**WHAT IS BEING ASKED:**
Once you reach the line that holds "LCD1 pin SCL: RX -> D1" in the listing below, output it and every line after it through the line that holds "SD pin SCK: D5 -> A0", word for word.

**MATERIAL PROVIDED:**
_ _ _
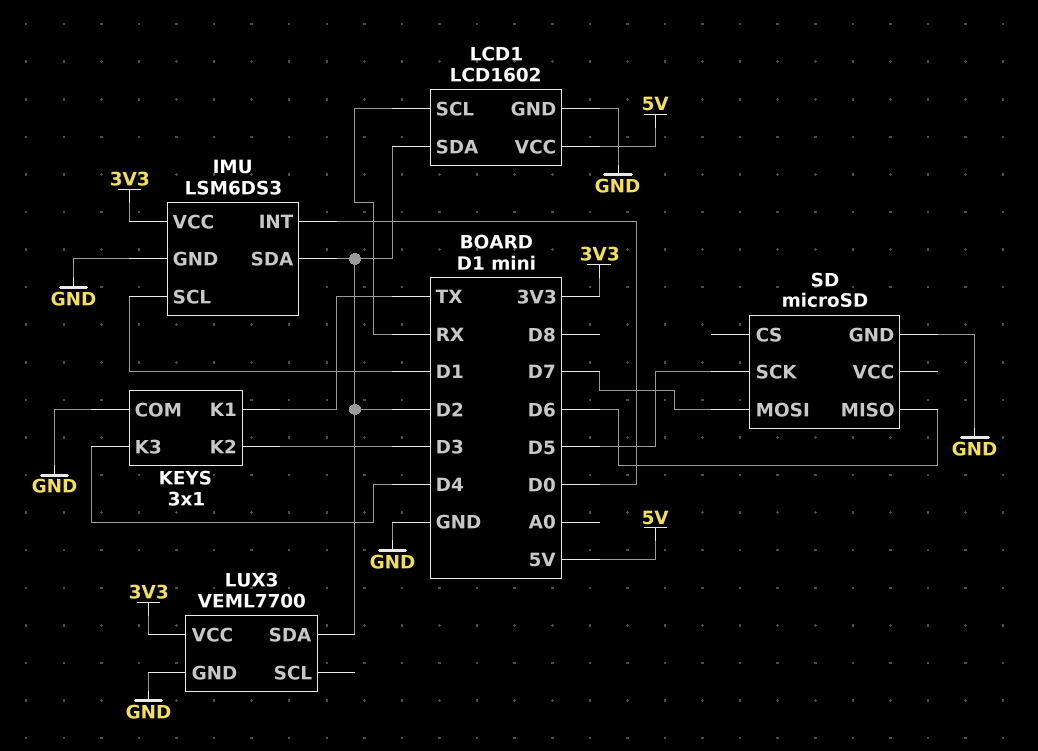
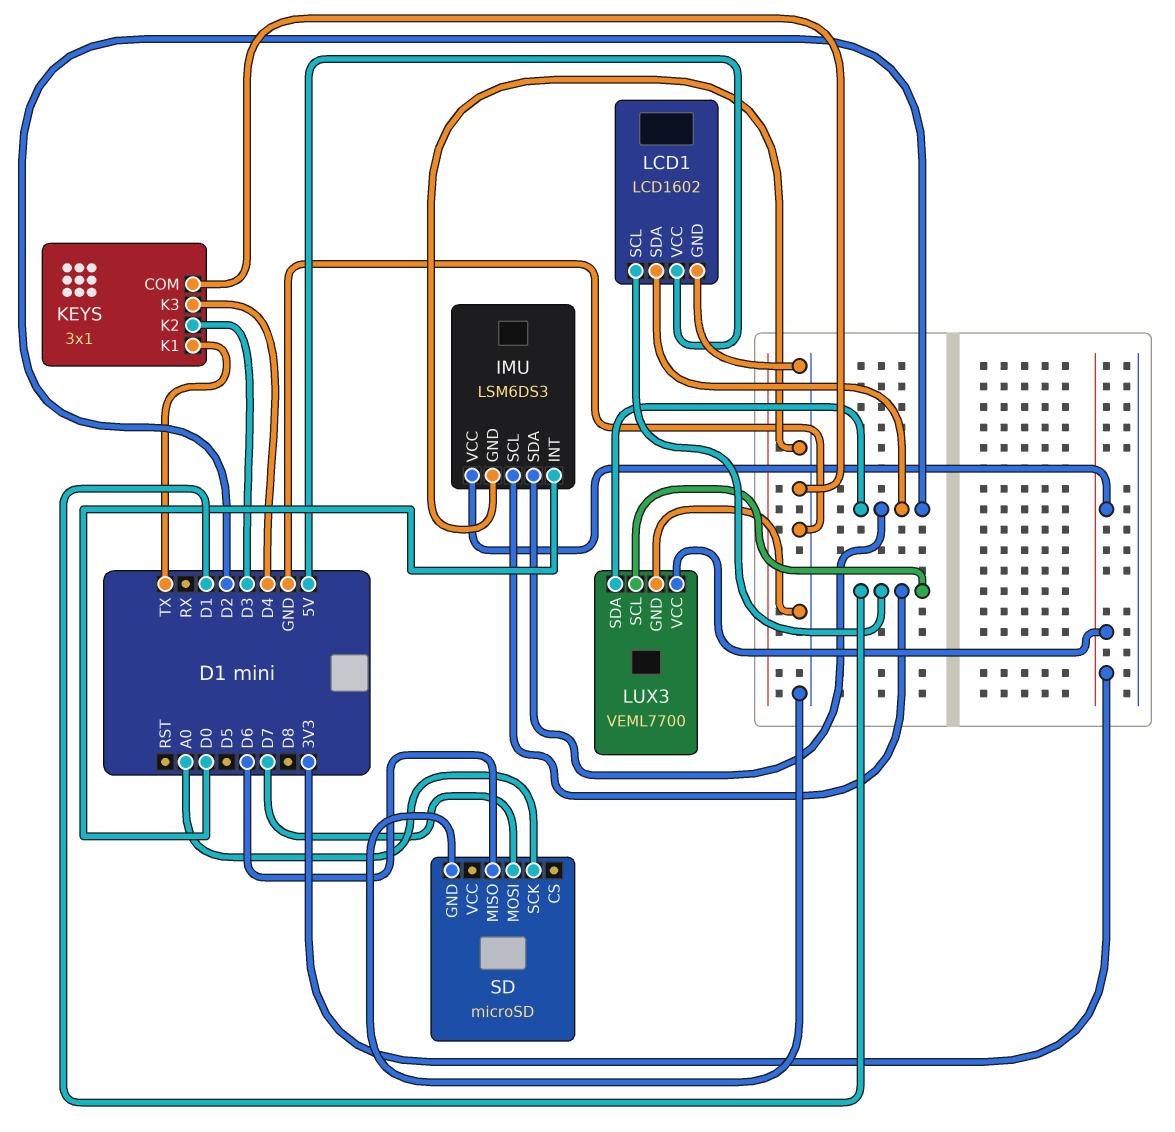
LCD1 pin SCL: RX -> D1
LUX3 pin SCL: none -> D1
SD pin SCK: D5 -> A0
_ _ _
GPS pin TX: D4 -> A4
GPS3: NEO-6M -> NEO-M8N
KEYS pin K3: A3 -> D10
_ _ _
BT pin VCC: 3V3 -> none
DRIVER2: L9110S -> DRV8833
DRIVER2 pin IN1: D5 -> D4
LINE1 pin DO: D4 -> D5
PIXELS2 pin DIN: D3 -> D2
_ _ _
**RESULT FOR THIS TASK:**
LCD1 pin SCL: RX -> D1
LUX3 pin SCL: none -> D1
SD pin SCK: D5 -> A0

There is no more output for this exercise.